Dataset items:

==============================

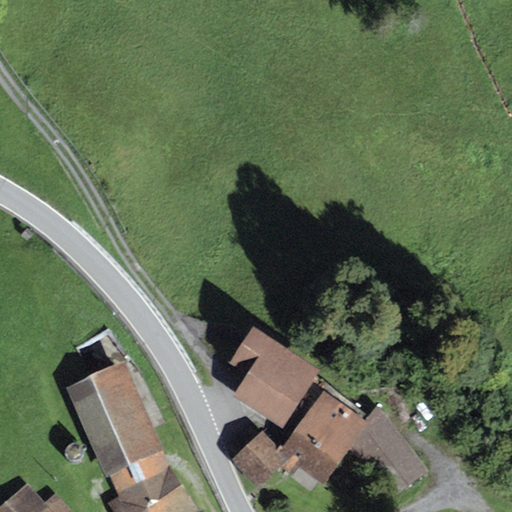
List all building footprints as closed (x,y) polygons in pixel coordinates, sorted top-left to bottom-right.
[(319,381),(253,339),(233,371),(249,381),(237,401),(287,432),(319,381)] [(127,369),(70,390),(121,511),(195,511),(168,472),(127,369)] [(281,451),(263,433),(235,459),(259,484),(281,461),(321,484),(364,424),(324,396),(281,451)] [(422,470),(377,411),(353,446),(393,496),(422,470)] [(44,502),(28,483),(0,507),(0,511),(71,511),(55,493),(44,502)]
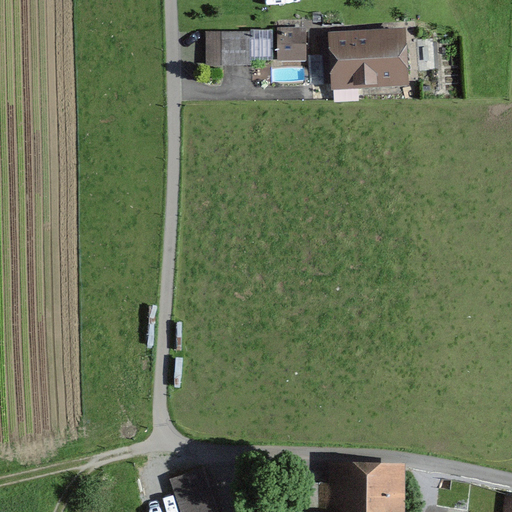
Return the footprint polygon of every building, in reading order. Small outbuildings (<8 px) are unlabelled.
[(305,33),(279,32),(278,63),(305,64),(305,33)] [(403,33),(327,39),(332,94),(408,88),(403,33)] [(251,35),(206,36),(206,67),(251,66),(251,35)] [(403,511),(404,464),(330,462),(328,506),(312,506),(312,511),(403,511)] [(210,511),(196,467),(170,476),(182,511),(210,511)] [(436,505),(470,511),(475,481),(441,476),(436,505)]
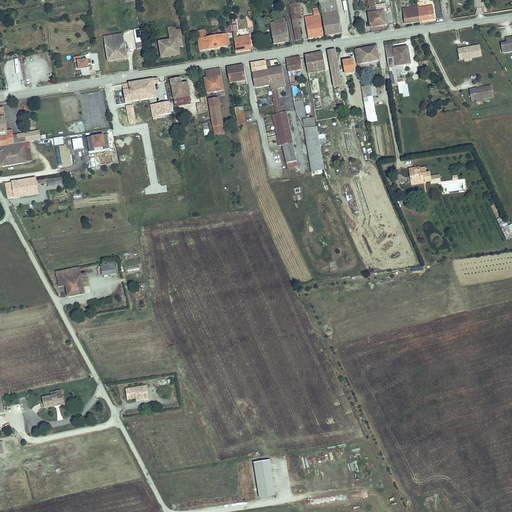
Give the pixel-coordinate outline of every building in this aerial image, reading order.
[(318,0),(325,36),(340,34),(337,13),(335,13),(333,0),(318,0)] [(417,7),(402,10),(404,25),(419,23),(417,9),(417,7)] [(419,23),(434,21),(433,12),(432,7),(428,7),(417,9),(419,23)] [(374,9),(369,10),(369,14),(367,14),(371,35),(378,33),(377,28),(375,13),(374,9)] [(375,13),(377,28),(386,26),(383,12),(375,13)] [(320,23),(319,16),(313,17),(305,18),(304,26),(320,23)] [(274,25),(274,23),(268,24),(272,46),(287,44),(284,23),(274,25)] [(322,37),(320,23),(304,26),(307,40),(322,37)] [(140,28),(134,29),(135,42),(142,41),(140,28)] [(170,29),(166,30),(167,42),(157,44),(159,59),(177,57),(176,49),(180,48),(178,32),(173,33),(173,30),(171,30),(170,29)] [(235,34),(231,35),(235,54),(250,51),(248,38),(245,38),(240,38),(236,39),(235,34)] [(124,61),(120,36),(101,39),(105,64),(124,61)] [(226,36),(204,39),(204,37),(196,39),(198,53),(228,49),(226,36)] [(508,42),(502,43),(504,53),(511,51),(511,36),(507,37),(508,42)] [(464,48),(459,49),(461,59),(465,58),(472,57),(482,56),(480,45),(472,46),(473,48),(464,50),(464,48)] [(394,50),(393,46),(385,47),(388,69),(410,65),(407,48),(394,50)] [(356,66),(377,63),(375,48),(354,52),(356,66)] [(342,80),(339,80),(334,52),(327,53),(333,89),(343,87),(342,80)] [(82,54),(73,56),(75,69),(89,67),(87,57),(82,58),(82,54)] [(303,57),(306,75),(316,74),(323,72),(322,64),(321,55),(303,57)] [(300,71),(298,58),(285,60),(287,73),(300,71)] [(344,75),(354,74),(352,60),(342,62),(344,75)] [(249,65),(253,90),(268,87),(265,71),(264,63),(249,65)] [(287,125),(286,115),(282,116),(281,107),(279,108),(276,91),(284,89),(280,69),(270,71),(268,64),(265,65),(266,71),(265,71),(268,87),(270,98),(272,108),(274,115),(274,118),(276,127),(277,133),(278,139),(279,145),(280,150),(291,148),(291,143),(290,137),(289,131),(287,125)] [(226,70),(228,85),(244,82),(242,67),(226,70)] [(218,71),(203,73),(204,80),(203,80),(206,95),(221,93),(218,71)] [(152,85),(157,84),(156,80),(127,85),(122,87),(125,104),(154,99),(152,85)] [(169,82),(172,101),(188,98),(186,84),(180,85),(179,80),(169,82)] [(321,104),(317,80),(309,81),(313,105),(321,104)] [(471,90),(473,100),(478,99),(484,98),(494,96),(492,86),(485,87),(485,89),(476,90),(476,89),(471,90)] [(360,90),(362,101),(370,99),(368,89),(360,90)] [(172,101),(173,104),(173,109),(190,106),(188,98),(172,101)] [(195,108),(197,115),(206,114),(204,98),(201,99),(202,107),(195,108)] [(370,99),(362,101),(363,110),(372,109),(370,99)] [(208,102),(213,130),(222,128),(217,101),(208,102)] [(170,116),(168,104),(150,108),(152,119),(170,116)] [(132,105),(127,106),(131,124),(136,122),(132,105)] [(0,145),(24,142),(28,141),(27,136),(19,138),(19,135),(14,135),(14,130),(8,131),(4,107),(0,107),(0,145)] [(237,110),(234,111),(236,127),(243,126),(241,115),(238,115),(237,110)] [(313,119),(302,121),(304,128),(314,126),(313,119)] [(315,127),(302,129),(305,143),(318,141),(315,127)] [(225,145),(222,128),(213,130),(216,147),(225,145)] [(43,139),(41,131),(28,133),(30,141),(43,139)] [(109,148),(108,133),(89,134),(90,151),(100,150),(100,149),(109,148)] [(82,138),(73,138),(73,148),(83,148),(82,138)] [(27,161),(25,149),(24,142),(0,145),(0,154),(2,165),(27,161)] [(284,173),(295,171),(291,148),(280,150),(284,173)] [(415,170),(409,171),(412,185),(425,182),(426,185),(432,183),(431,178),(430,175),(426,175),(425,170),(420,171),(420,172),(415,173),(415,170)] [(431,178),(432,183),(433,186),(441,184),(440,176),(431,178)] [(34,181),(16,183),(18,198),(37,195),(34,181)] [(6,200),(14,199),(12,184),(4,185),(6,200)] [(506,239),(511,236),(511,223),(507,225),(503,217),(497,220),(506,239)] [(116,273),(114,263),(105,264),(107,275),(116,273)] [(78,268),(62,271),(65,286),(67,296),(83,293),(80,278),(87,277),(86,271),(79,272),(78,268)] [(55,272),(58,287),(65,286),(62,271),(55,272)] [(146,385),(125,388),(127,399),(143,397),(143,399),(148,399),(146,385)] [(55,392),(55,395),(51,396),(41,398),(42,403),(43,408),(53,406),(52,402),(64,400),(62,391),(55,392)] [(252,461),(257,497),(275,495),(271,459),(252,461)]
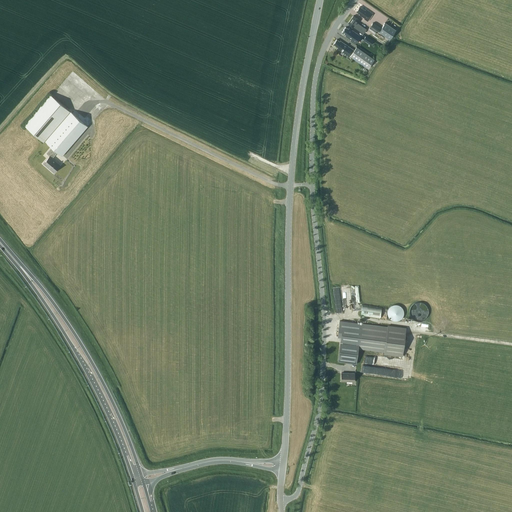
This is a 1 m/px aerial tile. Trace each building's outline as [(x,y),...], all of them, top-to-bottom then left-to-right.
[(366,9),(365,10),(360,7),(356,12),(361,15),(365,18),(364,19),(368,21),(373,14),(366,9)] [(348,23),(355,28),(360,20),(353,16),(348,23)] [(379,32),(381,28),(373,23),(370,26),(379,32)] [(385,23),(381,28),(379,32),(390,39),(396,30),(385,23)] [(356,28),(367,34),(368,31),(358,25),(356,28)] [(346,27),(342,32),(346,35),(345,36),(351,40),(350,41),(355,44),(360,37),(361,36),(349,28),(348,29),(346,27)] [(376,33),(384,38),(385,36),(370,27),(368,30),(375,34),(376,33)] [(373,42),(366,36),(363,40),(371,45),(373,42)] [(340,42),(337,40),(334,44),(338,47),(338,48),(343,52),(342,52),(349,57),(350,56),(368,68),(374,59),(356,47),(354,50),(346,45),(340,41),(340,42)] [(50,95),(24,125),(43,141),(69,111),(50,95)] [(58,152),(62,156),(87,126),(70,112),(45,141),(52,147),(46,154),(50,156),(43,164),(53,173),(60,166),(52,158),(58,152)] [(381,308),(362,305),(360,316),(380,319),(381,308)] [(389,319),(404,319),(404,305),(389,305),(389,319)] [(405,328),(387,326),(339,321),(337,337),(341,337),(338,361),(356,364),(358,348),(384,351),(384,353),(402,355),(405,328)] [(369,365),(392,366),(392,358),(369,357),(369,365)] [(341,381),(354,382),(355,373),(342,373),(341,381)]
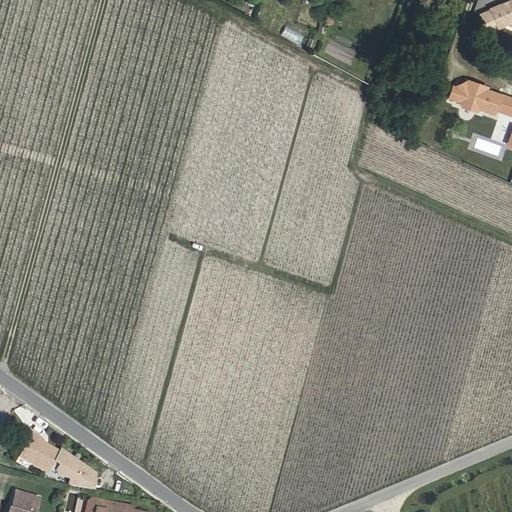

==============================

Exercise instructions:
How many lines in the data above contain the word "order"? Reply with the number alone.

The solution:
2